#### What is needed
In the entries that follow, find every line containing "MATRIX" and copy it.

#### Revision tracking records
######

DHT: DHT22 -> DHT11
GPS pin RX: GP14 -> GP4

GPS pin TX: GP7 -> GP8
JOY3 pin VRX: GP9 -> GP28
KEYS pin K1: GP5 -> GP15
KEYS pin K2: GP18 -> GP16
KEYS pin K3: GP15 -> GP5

######

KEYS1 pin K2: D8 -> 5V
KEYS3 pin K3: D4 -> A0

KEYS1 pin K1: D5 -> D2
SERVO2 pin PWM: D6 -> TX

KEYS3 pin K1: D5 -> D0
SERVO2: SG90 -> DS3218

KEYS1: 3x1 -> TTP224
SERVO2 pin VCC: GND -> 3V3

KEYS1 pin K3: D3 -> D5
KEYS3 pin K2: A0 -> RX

######

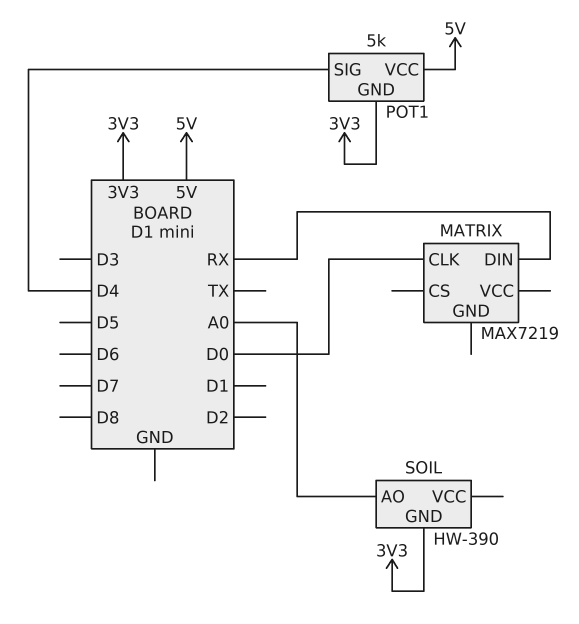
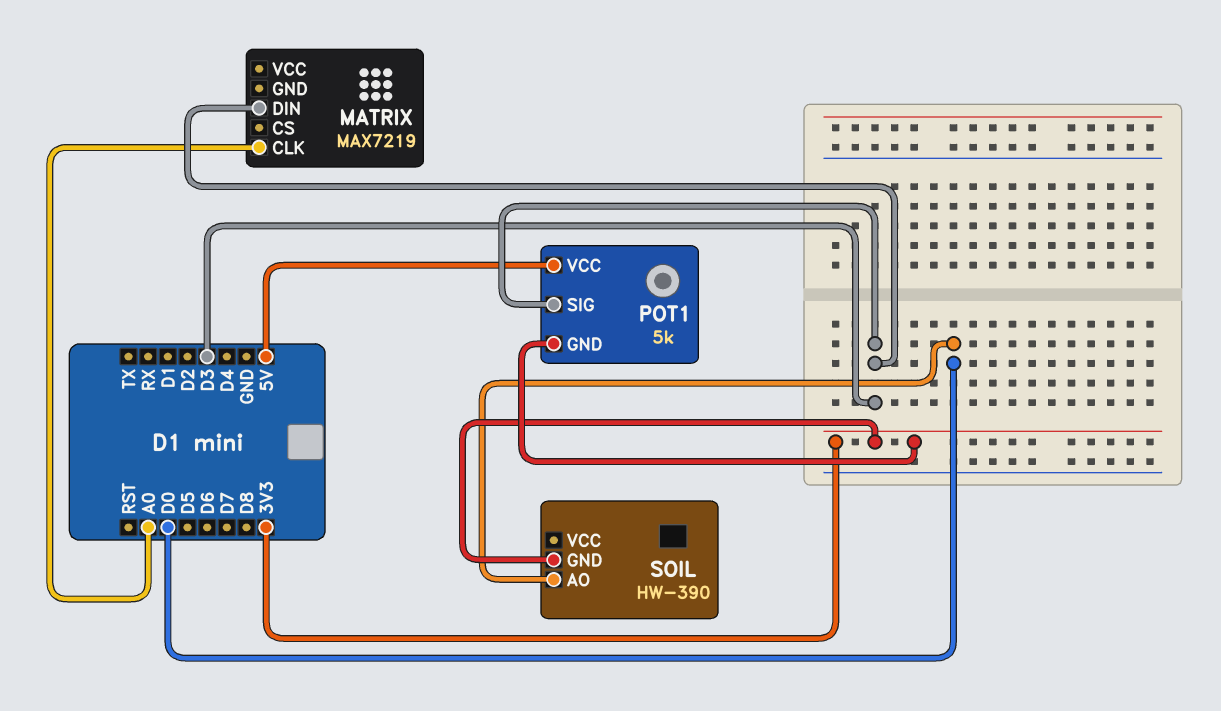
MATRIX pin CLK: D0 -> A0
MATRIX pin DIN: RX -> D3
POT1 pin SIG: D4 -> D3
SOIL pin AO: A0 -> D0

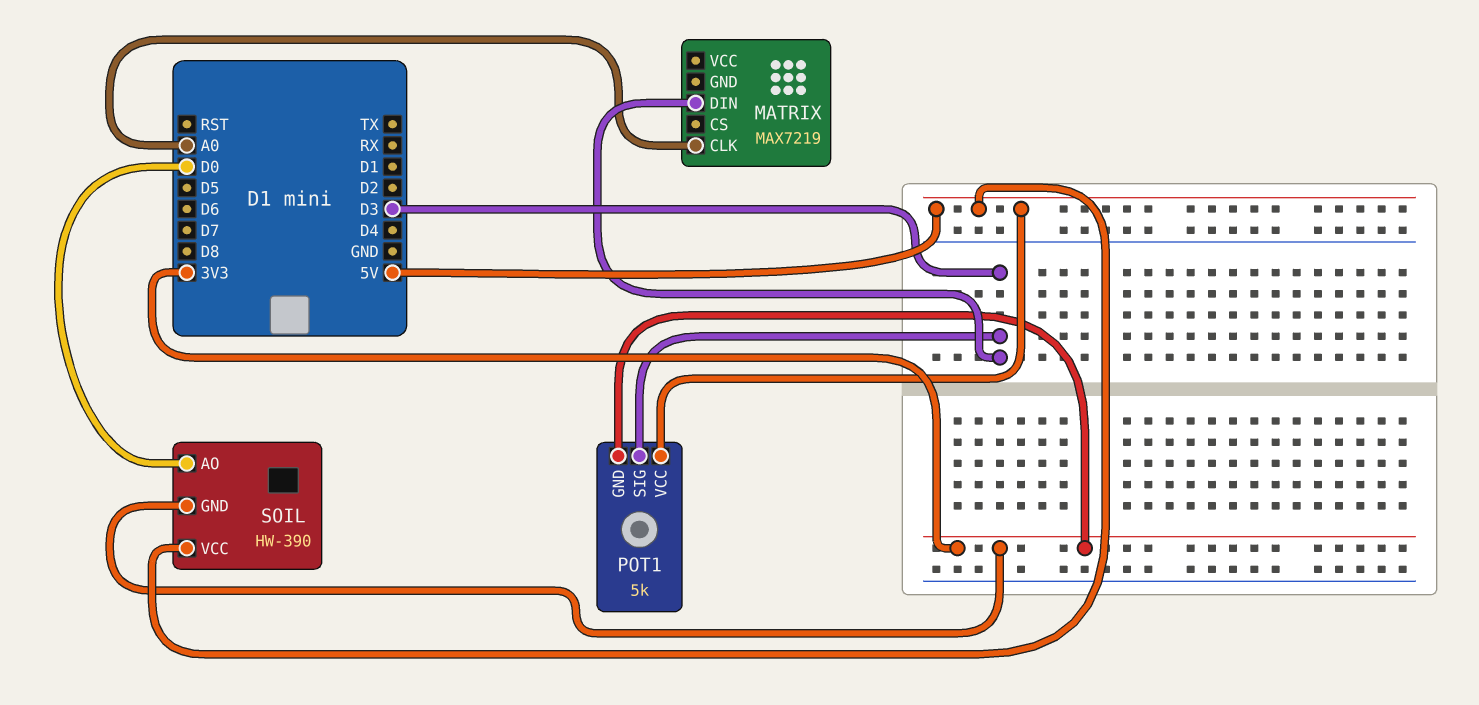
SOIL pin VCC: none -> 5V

######

#### Answer box
MATRIX pin CLK: D0 -> A0
MATRIX pin DIN: RX -> D3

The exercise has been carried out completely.